— Work request —
Every line of the data below is to be duplicated exactly, pictures excepted.

··········

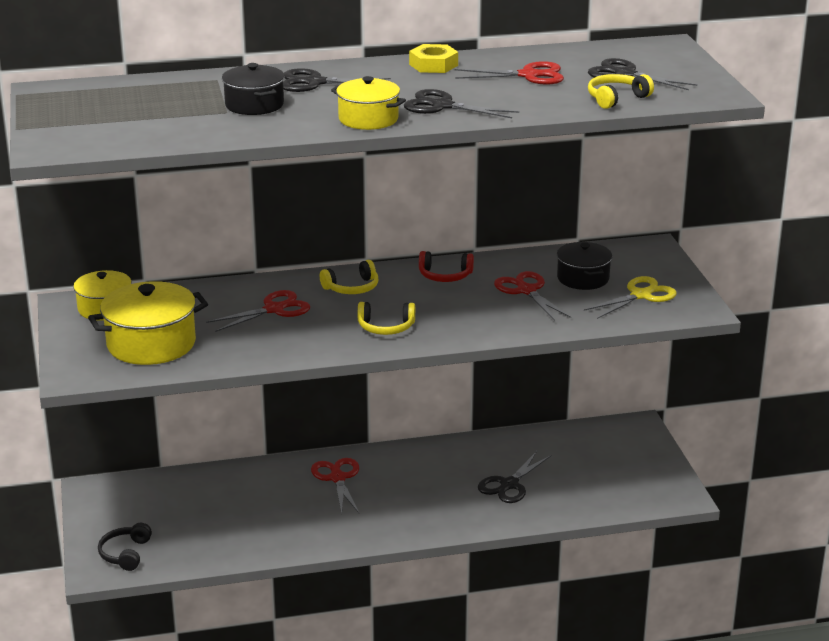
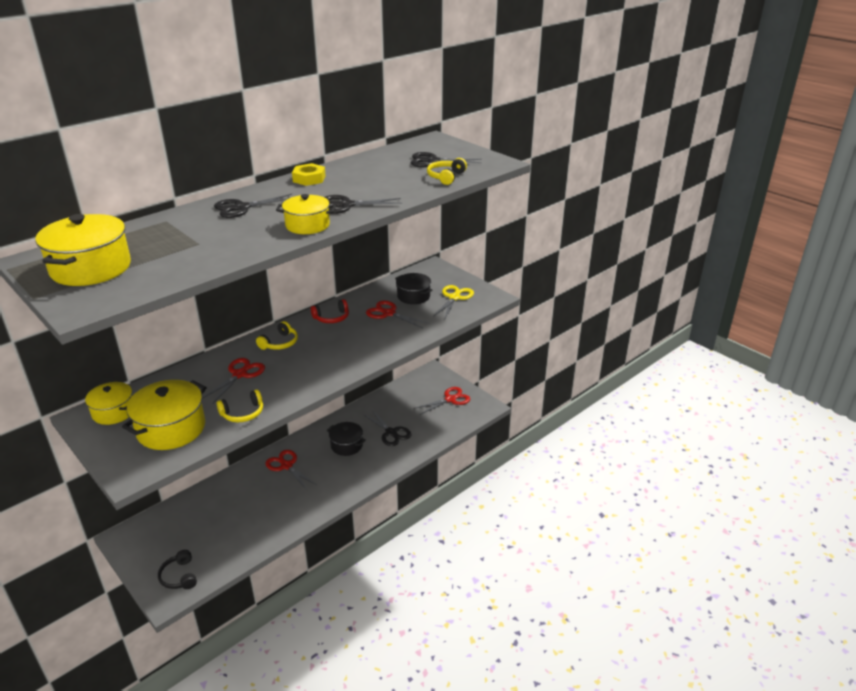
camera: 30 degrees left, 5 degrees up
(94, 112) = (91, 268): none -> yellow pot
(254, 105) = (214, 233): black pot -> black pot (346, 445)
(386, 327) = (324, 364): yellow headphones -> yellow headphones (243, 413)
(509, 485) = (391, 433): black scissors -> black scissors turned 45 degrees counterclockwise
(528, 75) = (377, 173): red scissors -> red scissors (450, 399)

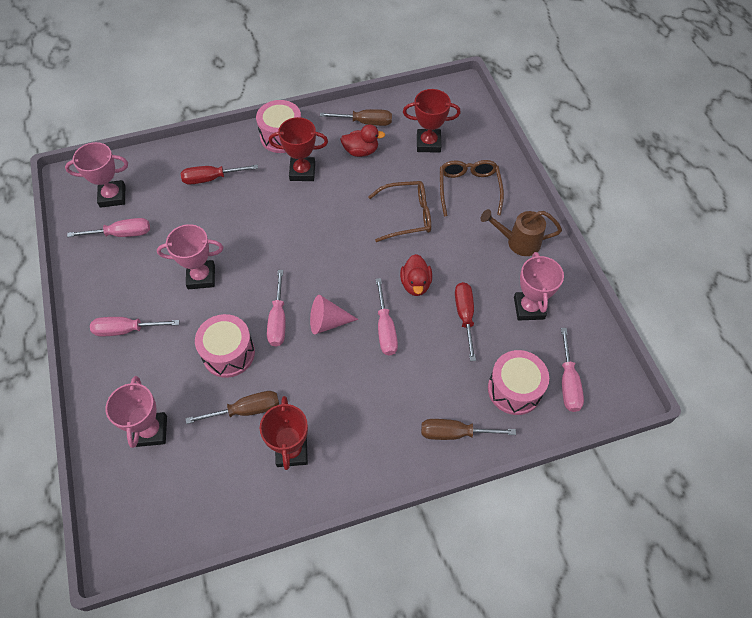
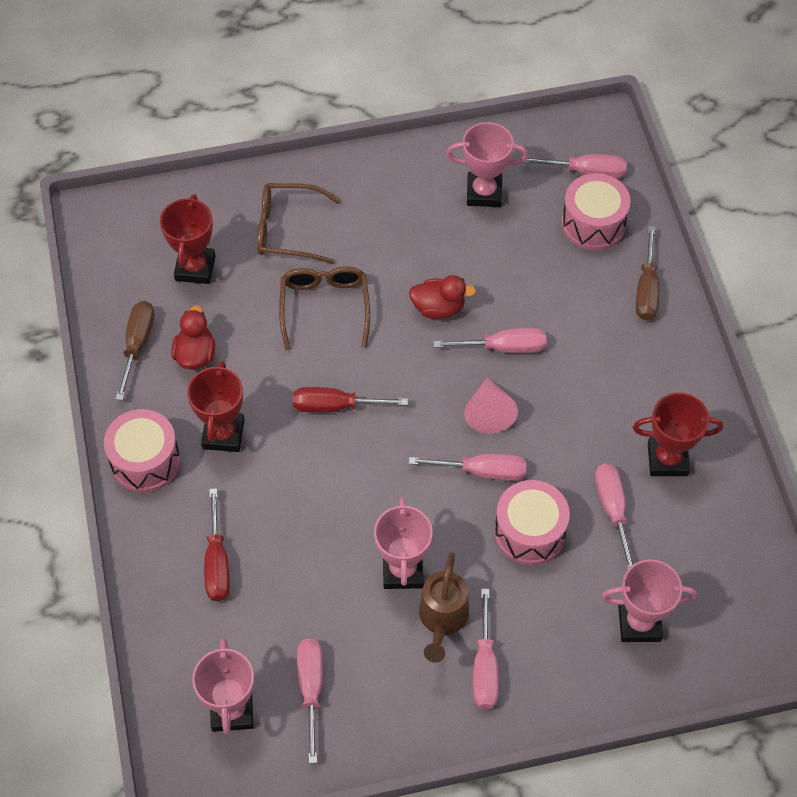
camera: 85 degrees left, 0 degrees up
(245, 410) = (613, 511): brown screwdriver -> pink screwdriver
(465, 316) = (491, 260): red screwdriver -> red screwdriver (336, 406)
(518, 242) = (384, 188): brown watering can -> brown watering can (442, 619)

··········

— Written solution —
camera: 30 degrees left, 5 degrees up
(94, 112) = (91, 268): none -> yellow pot
(254, 105) = (214, 233): black pot -> black pot (346, 445)
(386, 327) = (324, 364): yellow headphones -> yellow headphones (243, 413)
(509, 485) = (391, 433): black scissors -> black scissors turned 45 degrees counterclockwise
(528, 75) = (377, 173): red scissors -> red scissors (450, 399)

camera: 85 degrees left, 0 degrees up
(245, 410) = (613, 511): brown screwdriver -> pink screwdriver
(465, 316) = (491, 260): red screwdriver -> red screwdriver (336, 406)
(518, 242) = (384, 188): brown watering can -> brown watering can (442, 619)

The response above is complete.